▸ Data to process
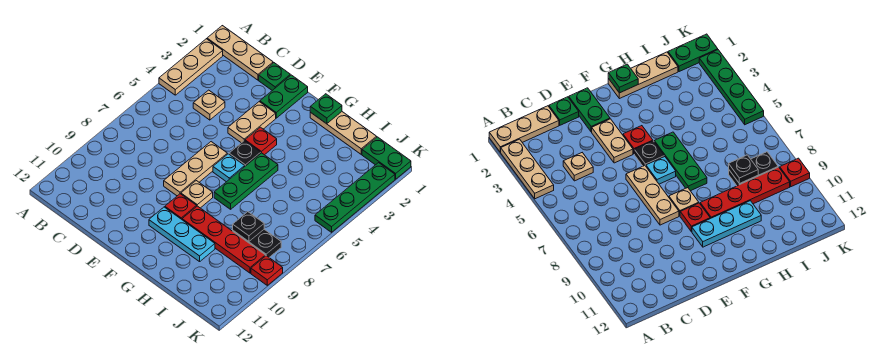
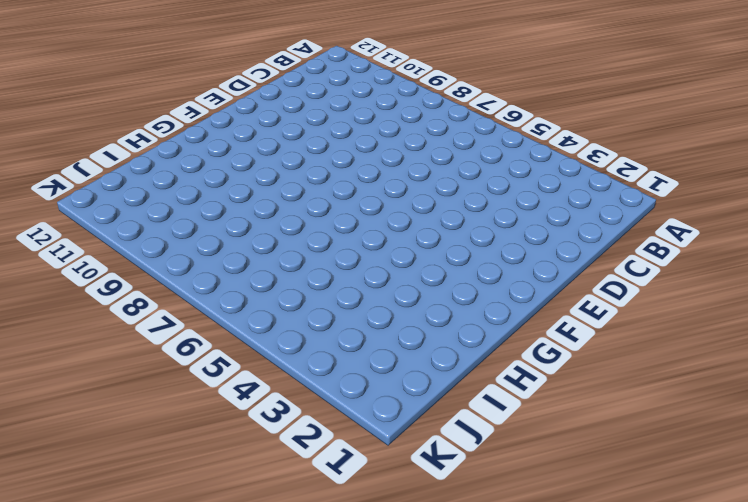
none -> tan 1x3 plate [207,26,273,80]
none -> tan 1x3 plate [159,39,223,95]
none -> tan 1x1 plate [193,90,225,120]

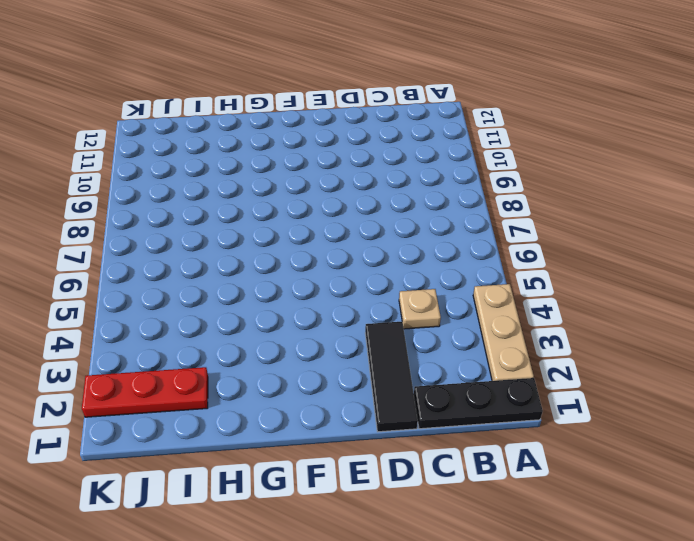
black 1x3 plate [414,378,543,429] -> tan 1x3 plate [207,26,273,80]
black 1x3 tile [365,322,418,432] -> green 1x1 plate [259,63,290,90]
red 1x3 plate [82,367,208,417] -> green 1x4 plate [315,163,395,232]
none -> green 1x2 plate [260,75,308,118]
none -> tan 1x2 plate [228,102,276,143]
none -> tan 1x3 plate [164,142,227,196]

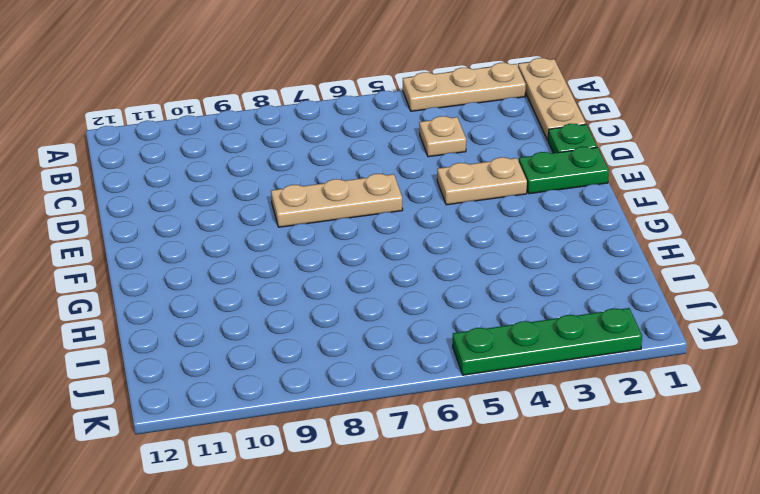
none -> red 1x1 plate [245,127,277,155]
none -> black 1x1 plate [229,141,261,166]
none -> cyan 1x1 plate [213,154,245,182]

▸ Work instruction
Give the data again exactly, without pictures.

▸ Task answer
none -> tan 1x3 plate [207,26,273,80]
none -> tan 1x3 plate [159,39,223,95]
none -> tan 1x1 plate [193,90,225,120]

black 1x3 plate [414,378,543,429] -> tan 1x3 plate [207,26,273,80]
black 1x3 tile [365,322,418,432] -> green 1x1 plate [259,63,290,90]
red 1x3 plate [82,367,208,417] -> green 1x4 plate [315,163,395,232]
none -> green 1x2 plate [260,75,308,118]
none -> tan 1x2 plate [228,102,276,143]
none -> tan 1x3 plate [164,142,227,196]

none -> red 1x1 plate [245,127,277,155]
none -> black 1x1 plate [229,141,261,166]
none -> cyan 1x1 plate [213,154,245,182]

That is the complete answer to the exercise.